*Directions*. Each line below that contains "NAND" should be counted; give the total alone.

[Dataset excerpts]
-------------------------

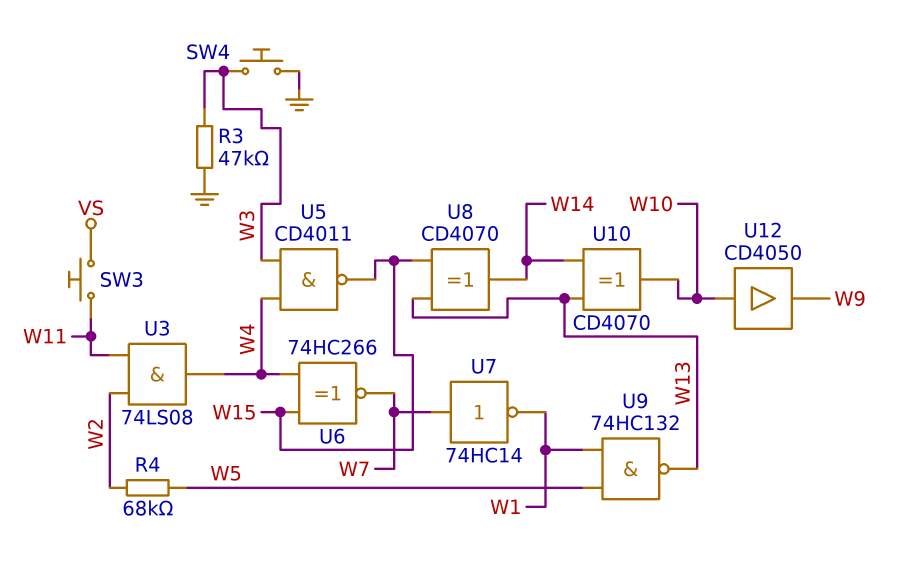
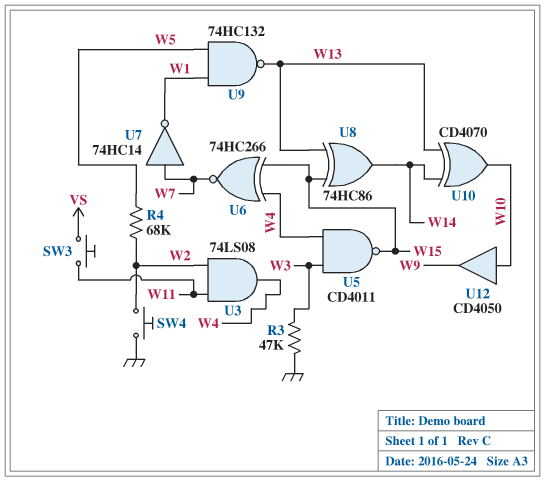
SW4: button (GND, W3) -> button (GND, W2)
U8: XOR CD4070 (in W13, in W15, out W14) -> XOR 74HC86 (in W13, in W15, out W14)

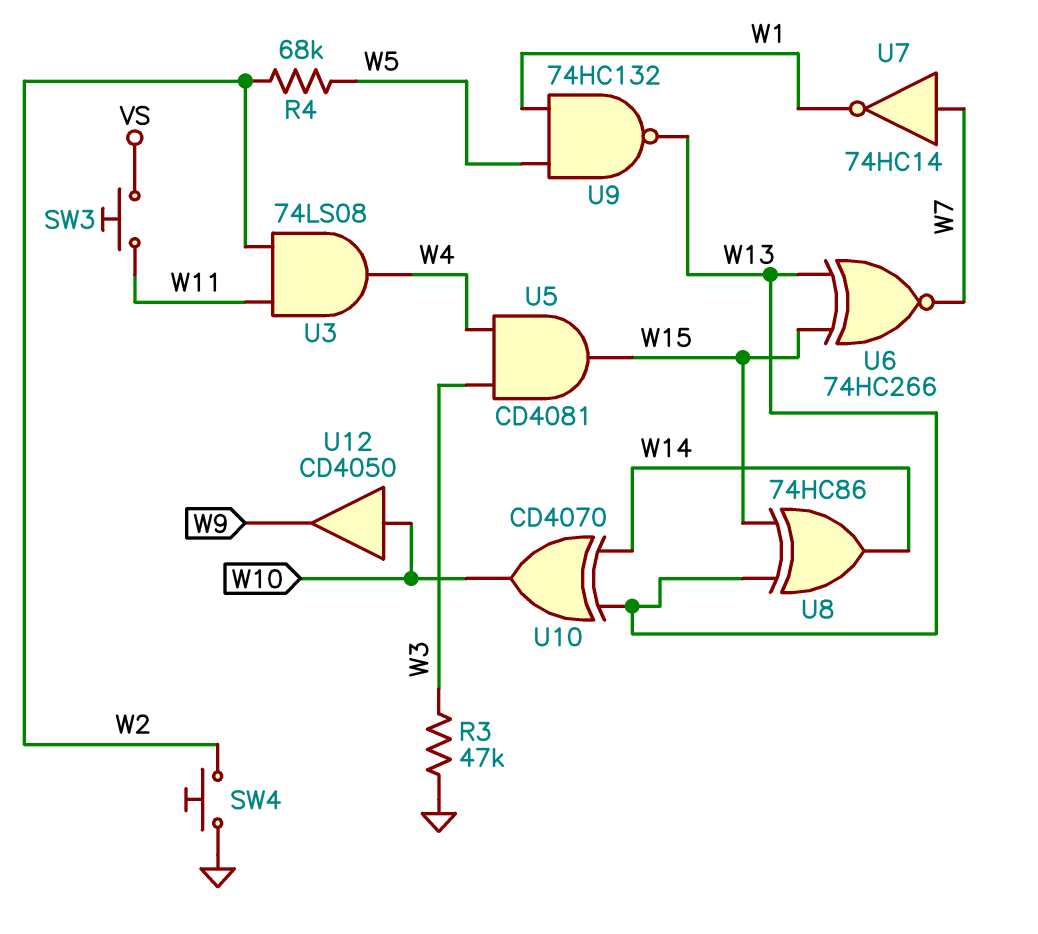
U5: NAND CD4011 (in W3, in W4, out W15) -> AND CD4081 (in W3, in W4, out W15)
U6: XNOR 74HC266 (in W4, in W15, out W7) -> XNOR 74HC266 (in W13, in W15, out W7)

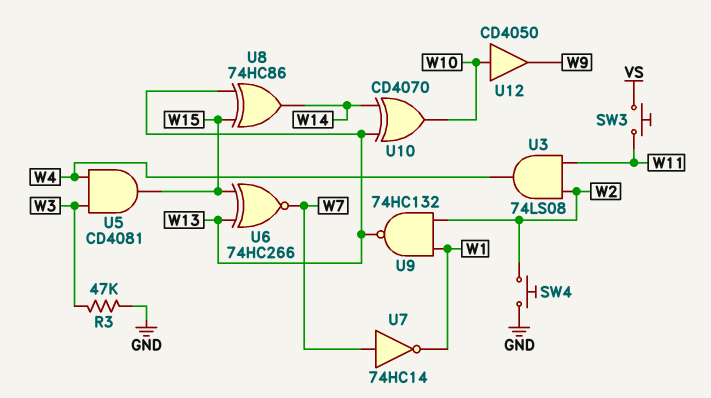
R4: 68k (W2, W5) -> none
U9: NAND 74HC132 (in W1, in W5, out W13) -> NAND 74HC132 (in W1, in W2, out W13)

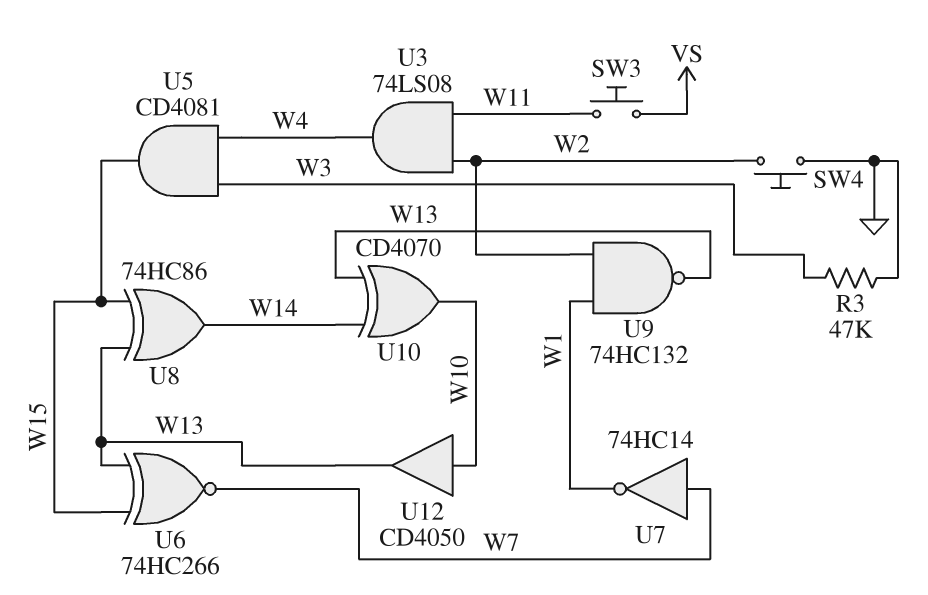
U12: buffer CD4050 (in W10, out W9) -> buffer CD4050 (in W10, out W13)

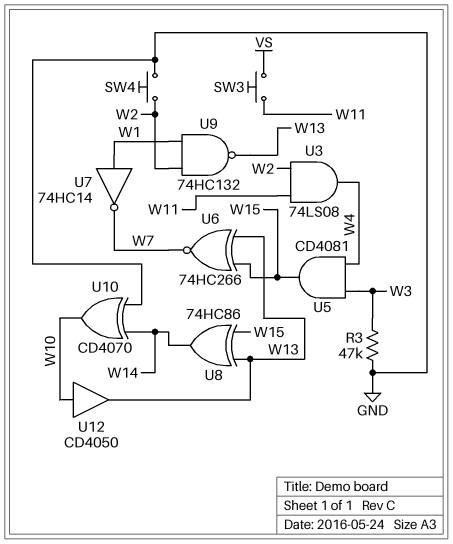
U7: NOT 74HC14 (in W7, out W1) -> NOT 74HC14 (in W1, out W7)
U10: XOR CD4070 (in W13, in W14, out W10) -> XOR CD4070 (in GND, in W14, out W10)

-------------------------

*Response to this exercise*. 2